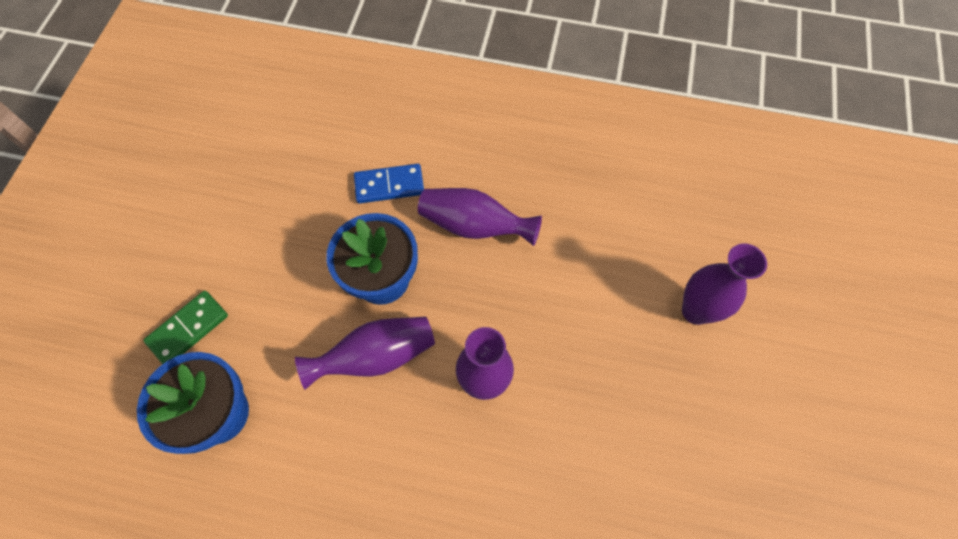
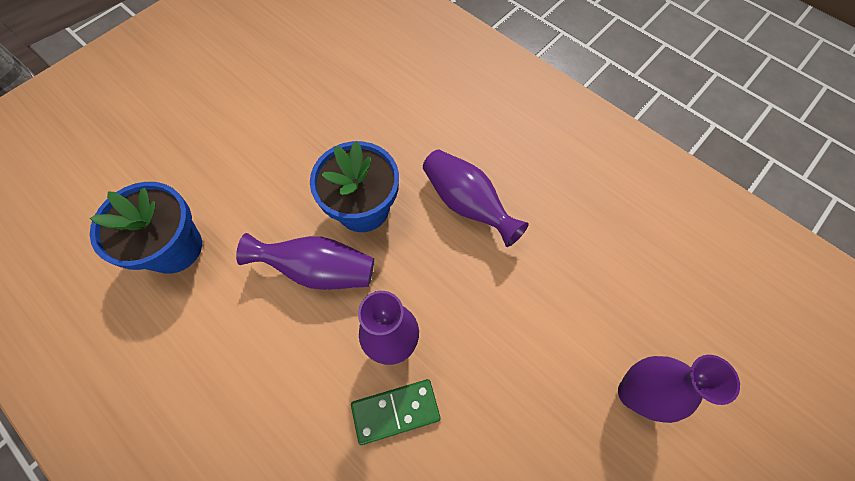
camera: 30 degrees right, 0 degrees up
(188, 329) = (196, 171): green domino -> green domino (395, 411)
(389, 185) = (416, 135): blue domino -> none

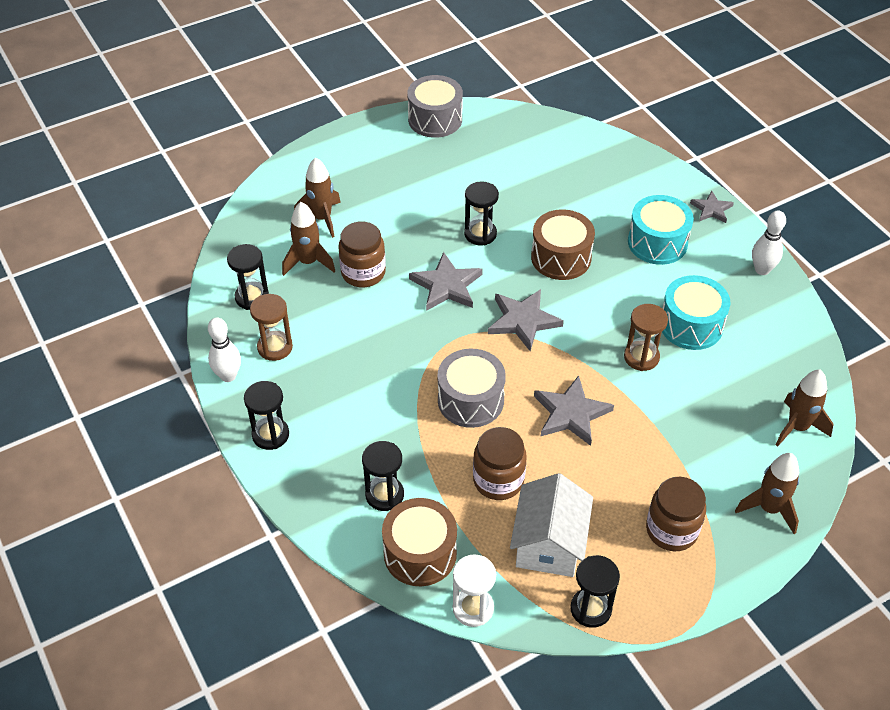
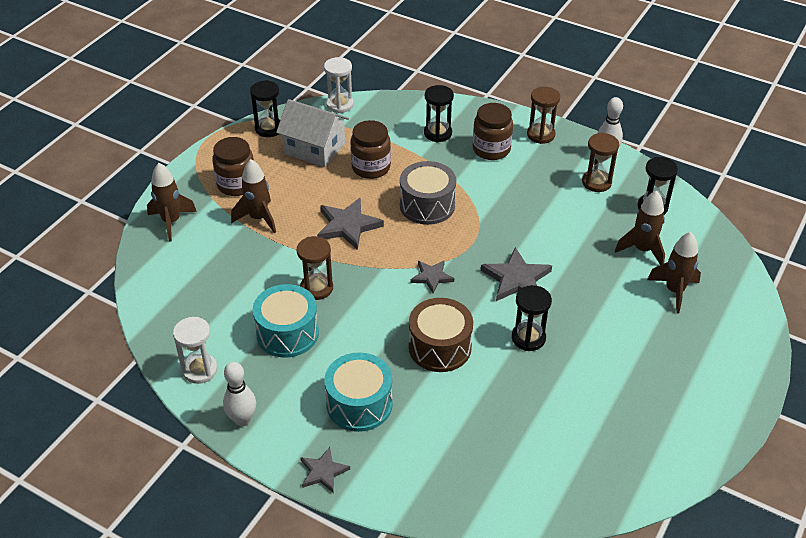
camera: 150 degrees right, 5 degrees down
(270, 435) = (540, 135): black hourglass -> brown hourglass
(363, 273) = (591, 260): brown jar -> brown jar (491, 149)
(420, 553) = (391, 115): brown drum -> none
(435, 119) = (689, 452): grey drum -> none
(523, 321) = (432, 277): grey star -> grey star, size x0.61
(549, 543) = (314, 148): white house -> white house turned 45 degrees counterclockwise
(786, 325) = (200, 370): none -> white hourglass
(797, 427) = (165, 285): brown rocket -> brown rocket (258, 218)

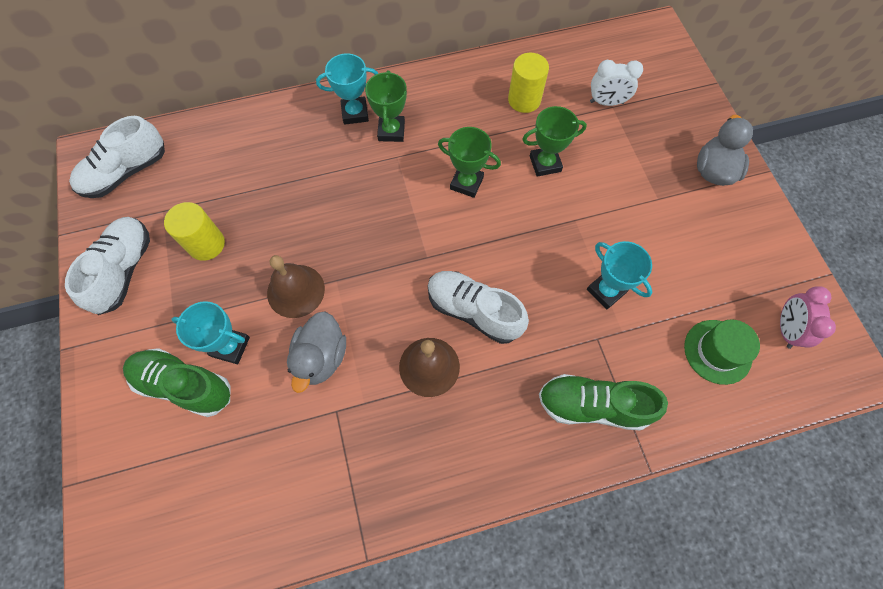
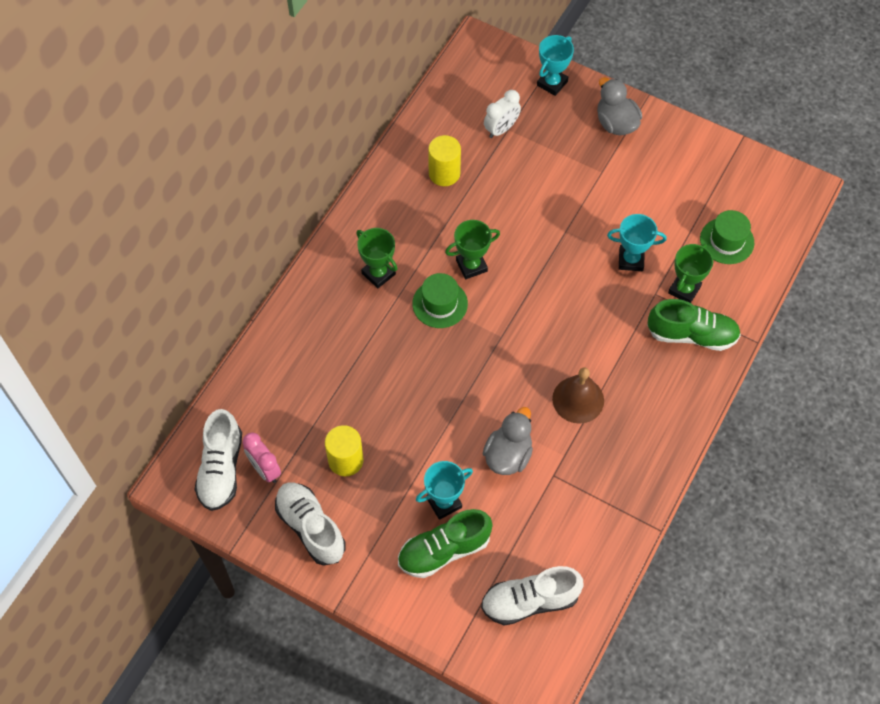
camera: 45 degrees left, 5 degrees down
(296, 291) = (443, 433): brown bell -> none
(321, 357) = (508, 455): grey duck -> grey duck turned 120 degrees counterclockwise
(355, 113) = (336, 283): turquoise trophy -> turquoise trophy (552, 83)
(409, 191) = (440, 304): none -> green hat
(474, 311) = (567, 343): white shoe -> white shoe (530, 601)
(545, 164) = (507, 208): green trophy -> green trophy (684, 290)
(593, 405) = (691, 335): green shoe -> green shoe turned 135 degrees counterclockwise
(786, 329) = (750, 194): pink clock -> pink clock (265, 469)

*YOUR INSTRUCTIONS*: Could you print the lines of the records above from the one containing "(409, 191) = (440, 304): none -> green hat" through the last, exactly and with no additions?

*RESPONSE TO THE EXERCISE*:
(409, 191) = (440, 304): none -> green hat
(474, 311) = (567, 343): white shoe -> white shoe (530, 601)
(545, 164) = (507, 208): green trophy -> green trophy (684, 290)
(593, 405) = (691, 335): green shoe -> green shoe turned 135 degrees counterclockwise
(786, 329) = (750, 194): pink clock -> pink clock (265, 469)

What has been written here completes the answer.